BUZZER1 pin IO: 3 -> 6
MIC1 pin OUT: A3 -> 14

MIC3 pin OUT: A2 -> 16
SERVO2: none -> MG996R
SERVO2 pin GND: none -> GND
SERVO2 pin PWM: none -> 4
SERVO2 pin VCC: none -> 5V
-------
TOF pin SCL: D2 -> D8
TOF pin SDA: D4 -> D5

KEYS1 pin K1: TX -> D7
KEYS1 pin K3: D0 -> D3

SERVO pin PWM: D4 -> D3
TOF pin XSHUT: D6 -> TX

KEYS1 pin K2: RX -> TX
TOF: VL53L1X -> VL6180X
-------
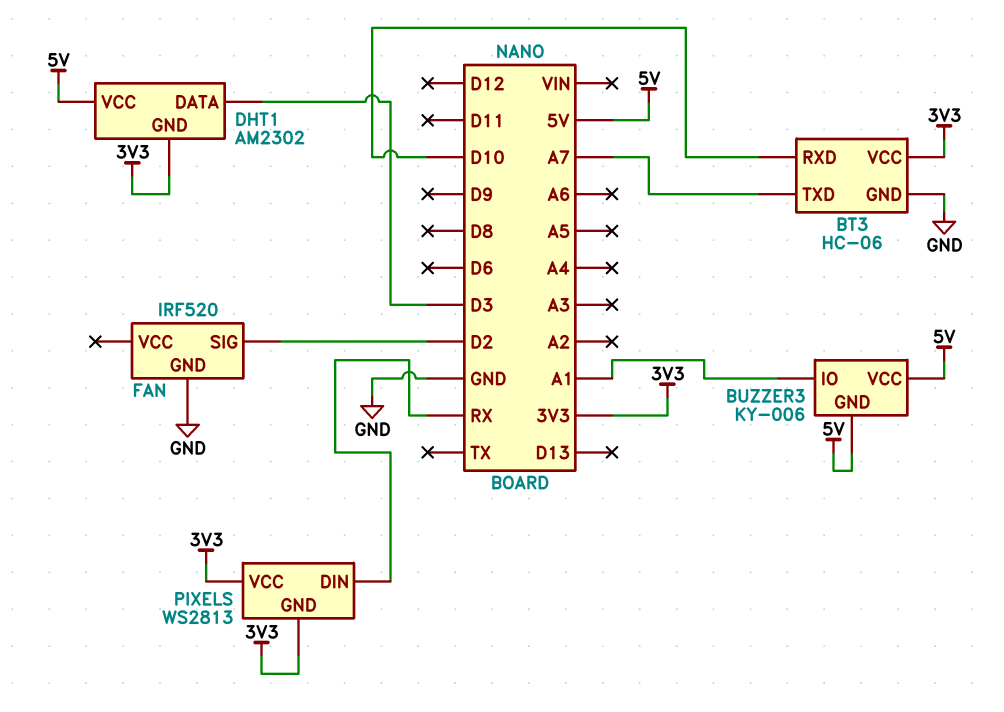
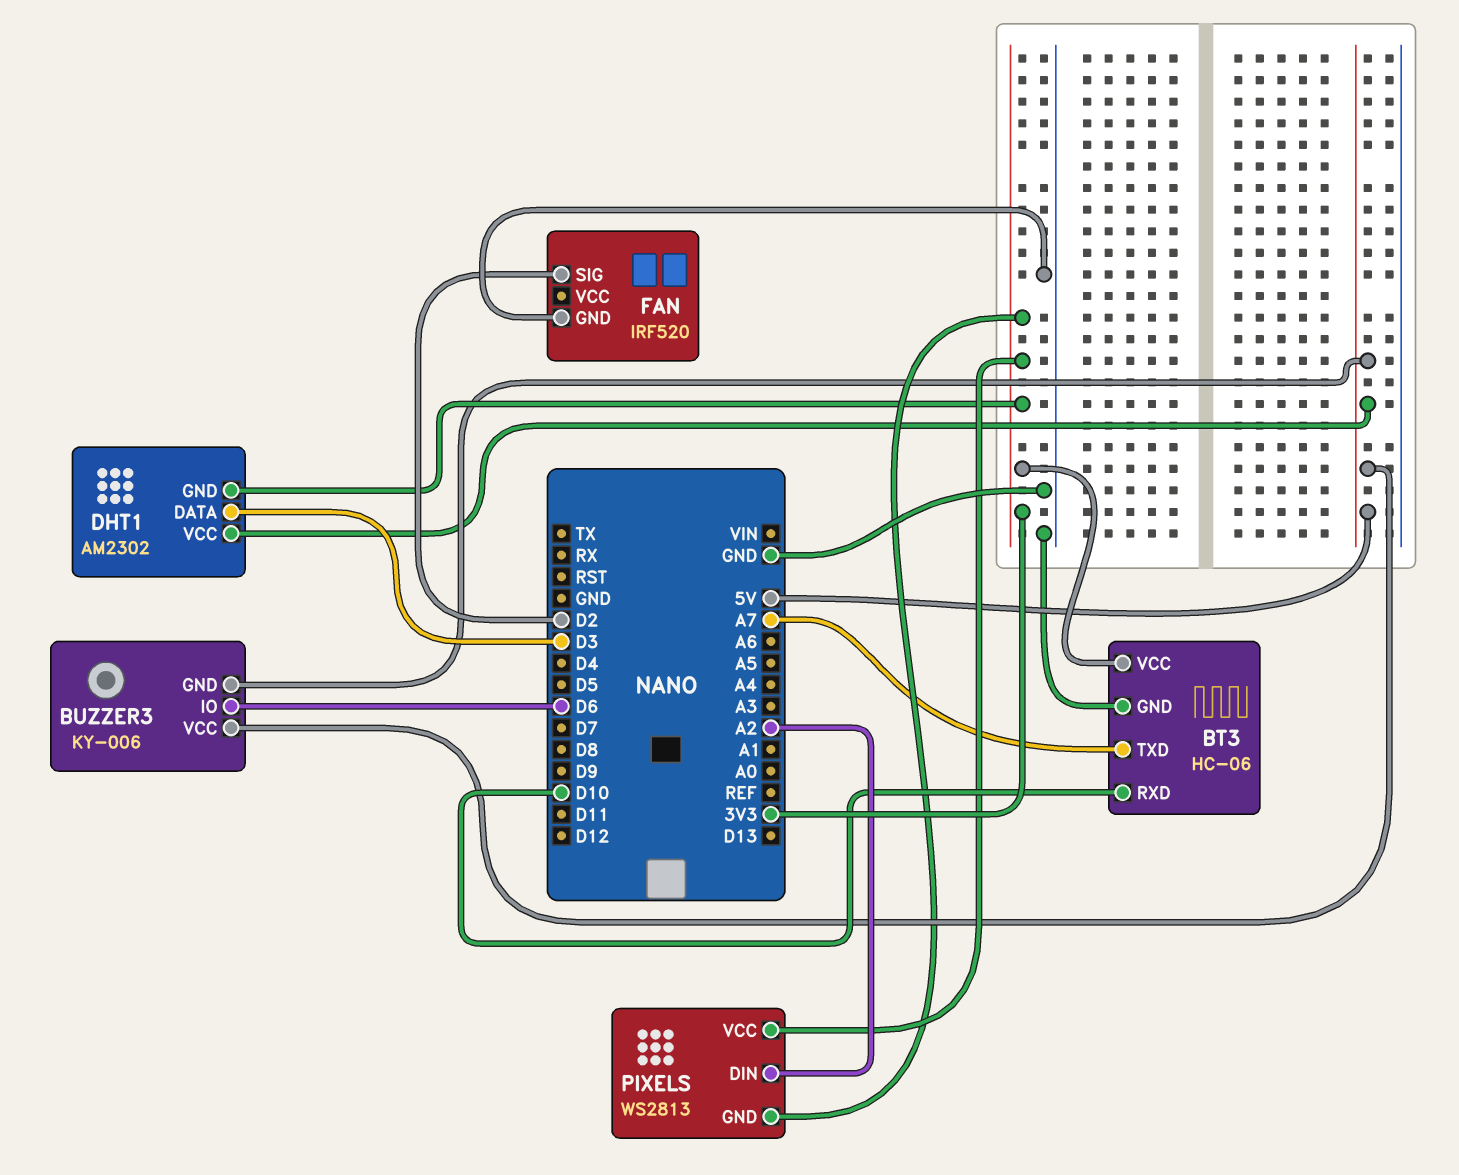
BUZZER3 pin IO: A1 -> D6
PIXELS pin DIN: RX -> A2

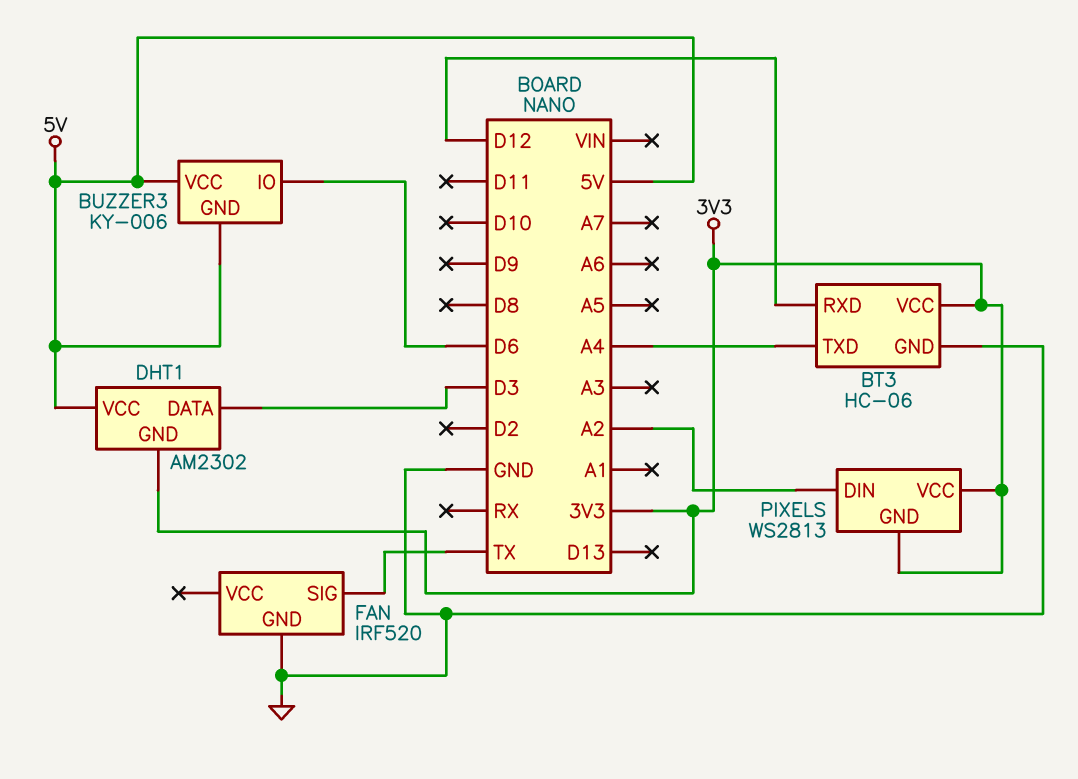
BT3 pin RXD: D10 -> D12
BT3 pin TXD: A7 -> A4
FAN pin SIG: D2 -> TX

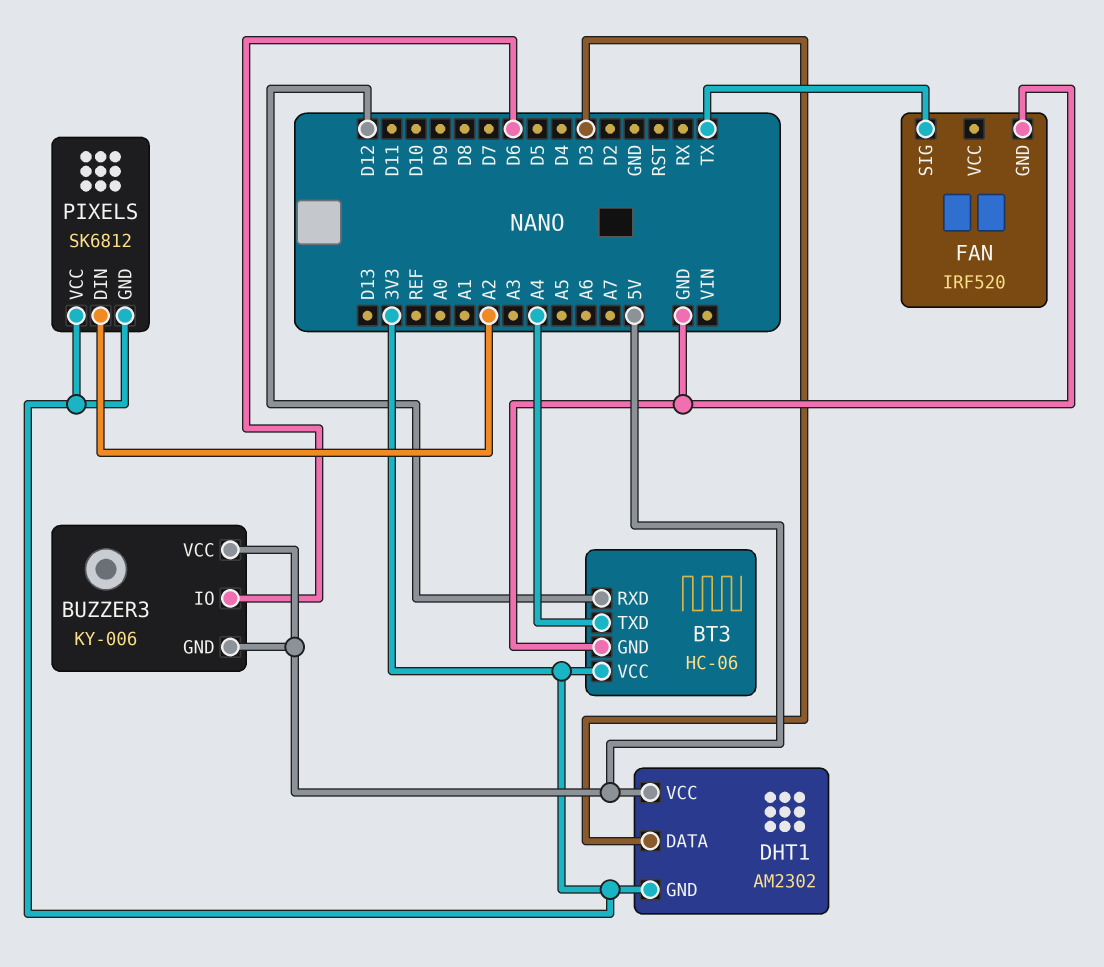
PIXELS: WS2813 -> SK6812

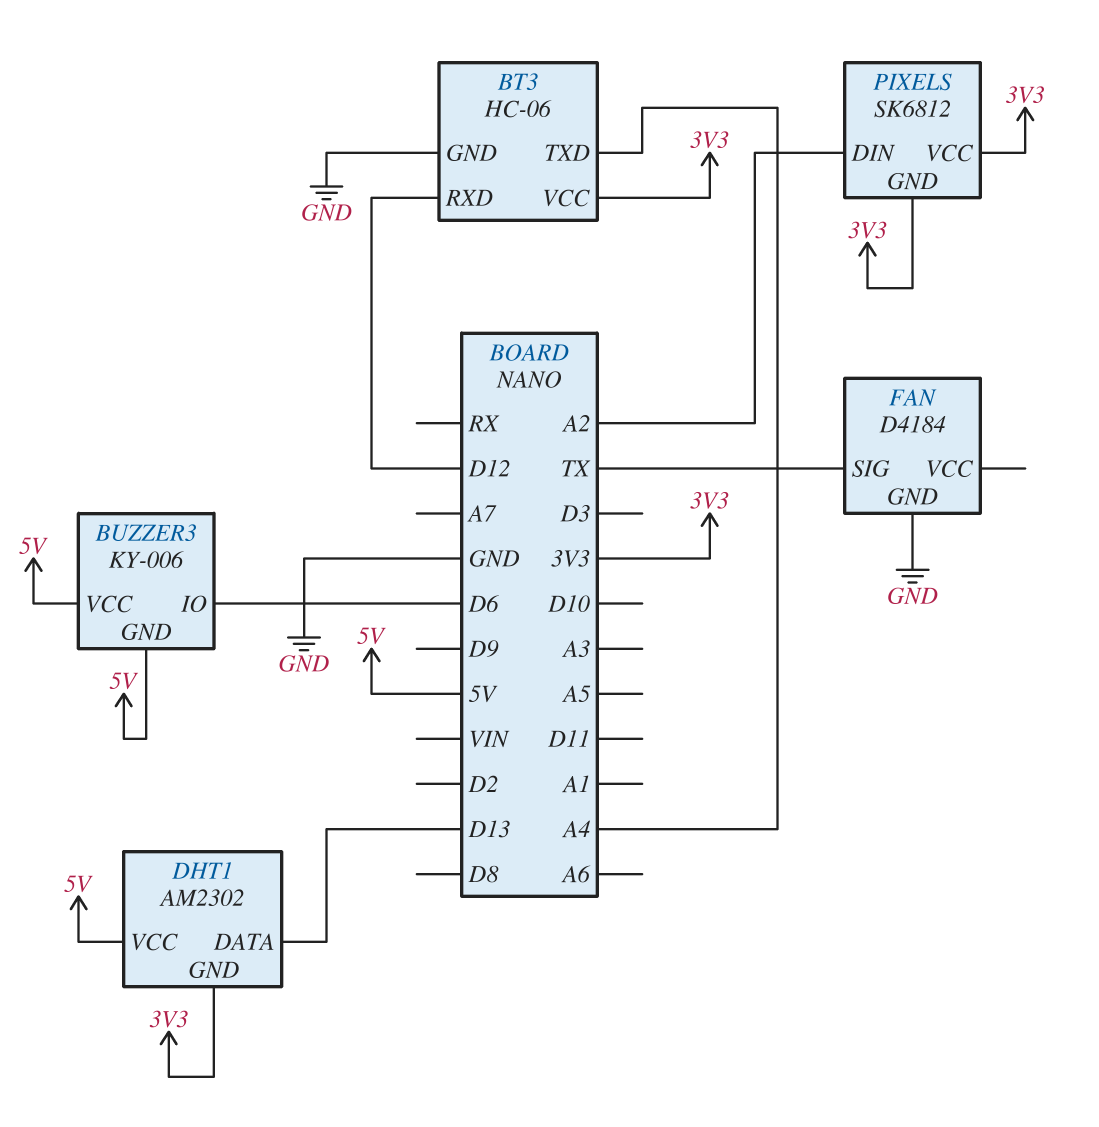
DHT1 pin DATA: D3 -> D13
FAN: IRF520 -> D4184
-------
§ WHAT TO DO
Retype exactly the span of lines from the one with "MIC3 pin OUT: A2 -> 16" through the one with "SERVO2 pin VCC: none -> 5V"; include both ends and omit the rest of the material.

§ ANSWER BOX
MIC3 pin OUT: A2 -> 16
SERVO2: none -> MG996R
SERVO2 pin GND: none -> GND
SERVO2 pin PWM: none -> 4
SERVO2 pin VCC: none -> 5V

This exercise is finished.